### THE PROBLEM
Reproduce the entries in full. Exclude all images from the copy.

### SUPPLIED MATERIAL
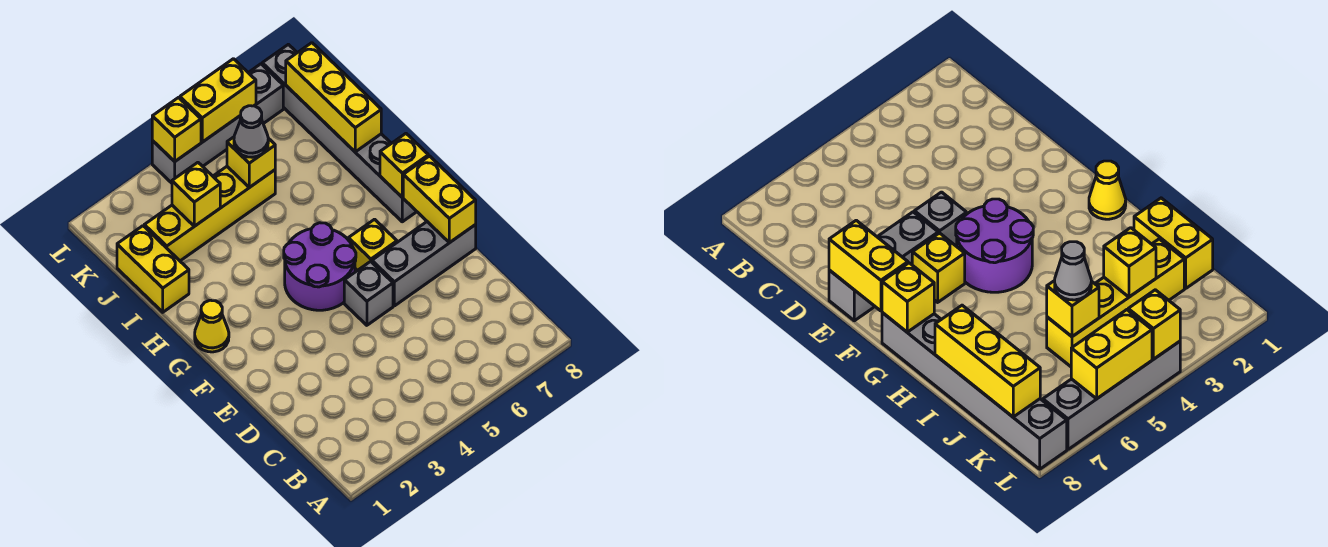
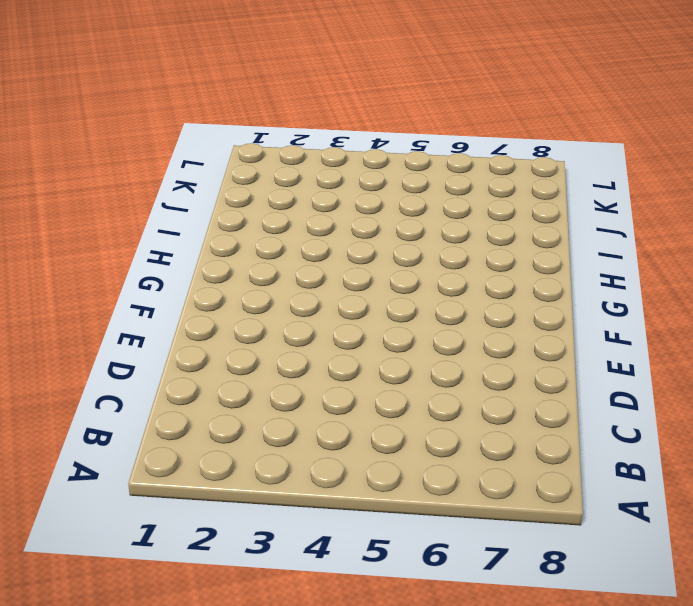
none -> grey brick E5 level 1
none -> grey brick E6:E8 level 1
none -> purple round brick F4:G5 level 1

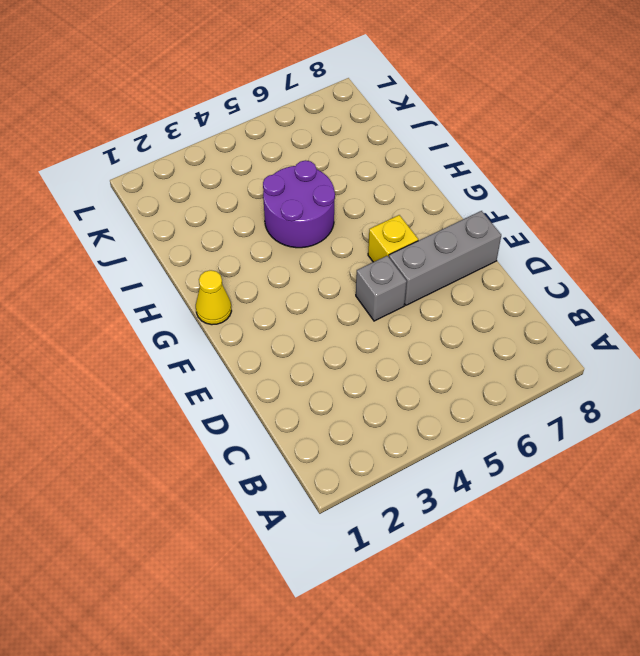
purple round brick H4:I5 level 1 -> purple round brick F4:G5 level 1
none -> grey brick G8:L8 level 1
none -> yellow brick I1:J1 level 1
none -> yellow brick J2:J5 level 1

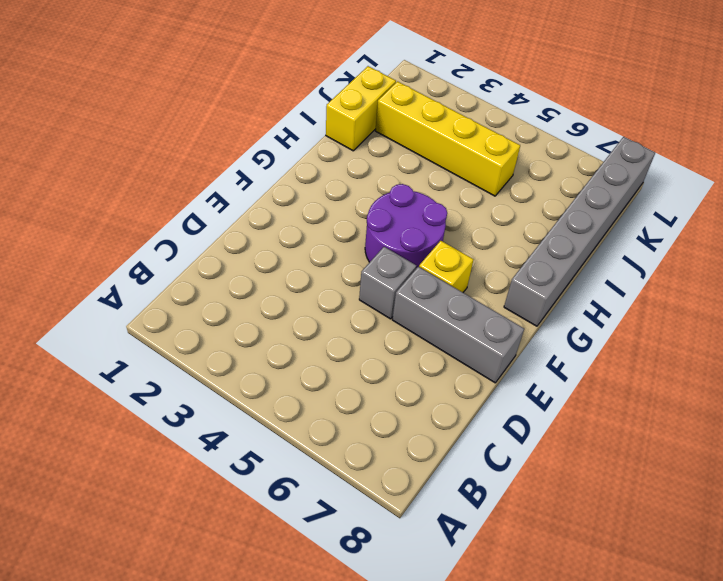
none -> yellow cone G1 level 1
none -> grey brick L4:L7 level 1
none -> yellow brick E8:F8 level 2

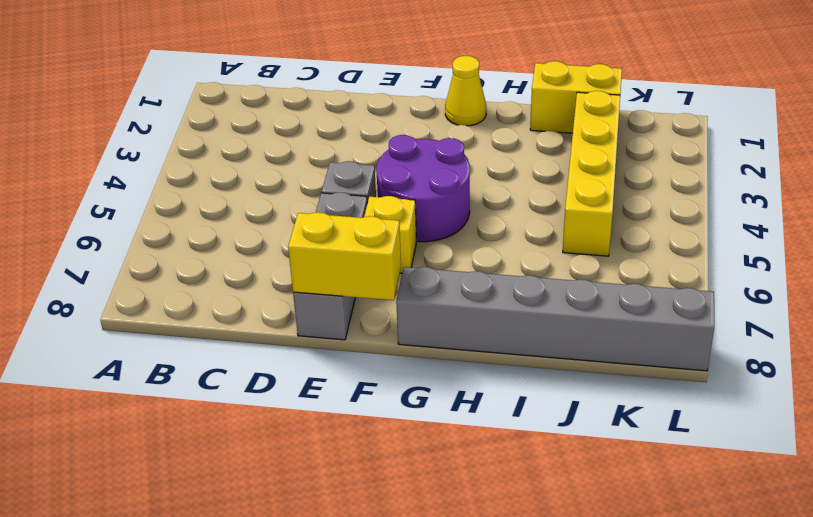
none -> grey brick L4:L7 level 1
none -> yellow brick G8 level 2
none -> yellow brick I8:K8 level 2

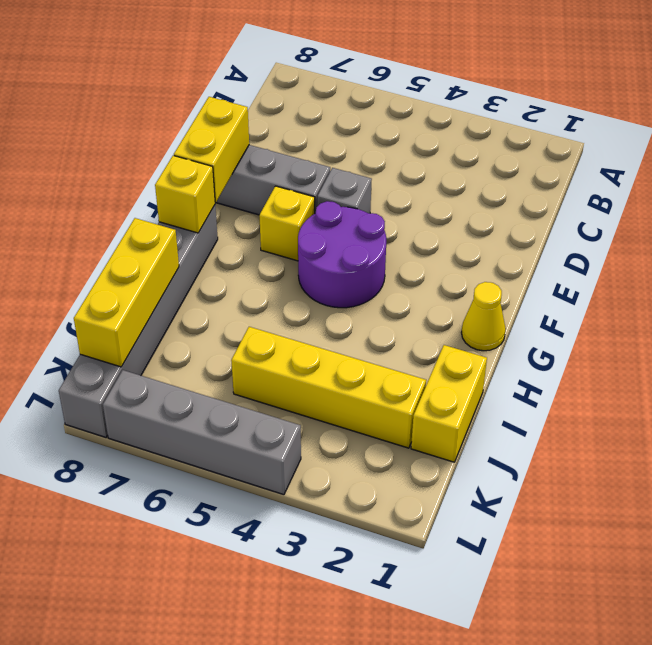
none -> yellow brick J3 level 2
none -> yellow brick J5 level 2
none -> yellow brick L4 level 2

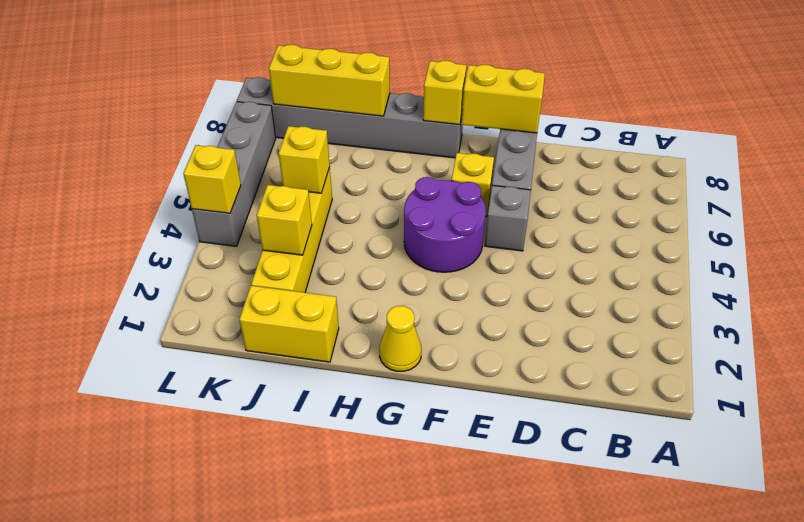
none -> yellow brick L5:L6 level 2
none -> grey cone J5 level 3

### EXPECTED ANSWER
none -> grey brick E5 level 1
none -> grey brick E6:E8 level 1
none -> purple round brick F4:G5 level 1

purple round brick H4:I5 level 1 -> purple round brick F4:G5 level 1
none -> grey brick G8:L8 level 1
none -> yellow brick I1:J1 level 1
none -> yellow brick J2:J5 level 1

none -> yellow cone G1 level 1
none -> grey brick L4:L7 level 1
none -> yellow brick E8:F8 level 2

none -> grey brick L4:L7 level 1
none -> yellow brick G8 level 2
none -> yellow brick I8:K8 level 2

none -> yellow brick J3 level 2
none -> yellow brick J5 level 2
none -> yellow brick L4 level 2

none -> yellow brick L5:L6 level 2
none -> grey cone J5 level 3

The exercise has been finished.